### TO DO
Filter out every line below that lacks "bowling", and copy the rest.

[PROVIDED DATA — start]

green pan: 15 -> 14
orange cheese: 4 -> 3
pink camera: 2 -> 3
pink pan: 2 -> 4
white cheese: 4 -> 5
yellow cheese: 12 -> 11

[PROVIDED DATA — finish]
[PROVIDED DATA — start]

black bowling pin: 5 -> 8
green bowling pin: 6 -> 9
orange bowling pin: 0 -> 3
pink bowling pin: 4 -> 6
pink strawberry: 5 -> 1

[PROVIDED DATA — finish]
[PROVIDED DATA — start]

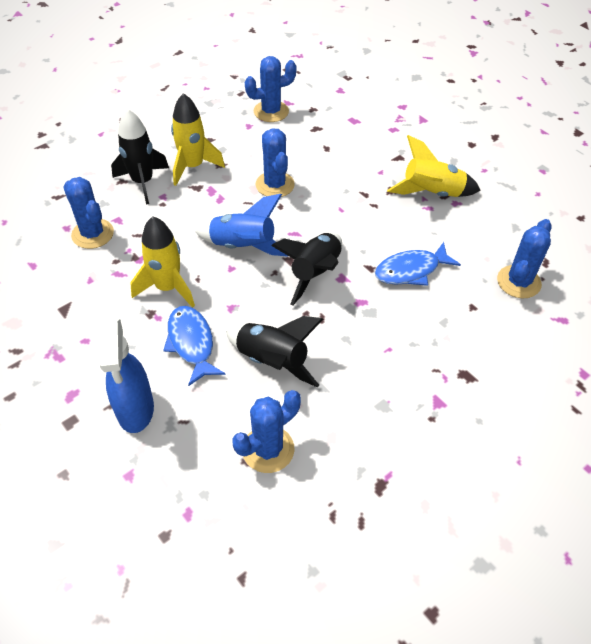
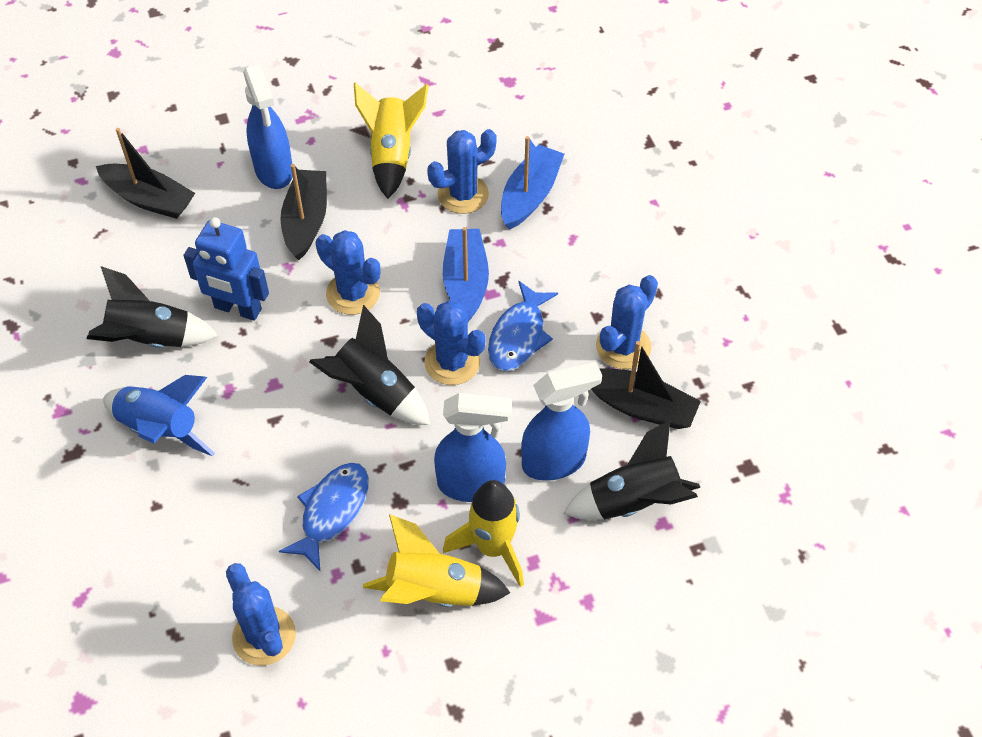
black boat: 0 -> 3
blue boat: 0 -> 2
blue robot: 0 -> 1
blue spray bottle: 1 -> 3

[PROVIDED DATA — finish]

### TASK SOLUTION
black bowling pin: 5 -> 8
green bowling pin: 6 -> 9
orange bowling pin: 0 -> 3
pink bowling pin: 4 -> 6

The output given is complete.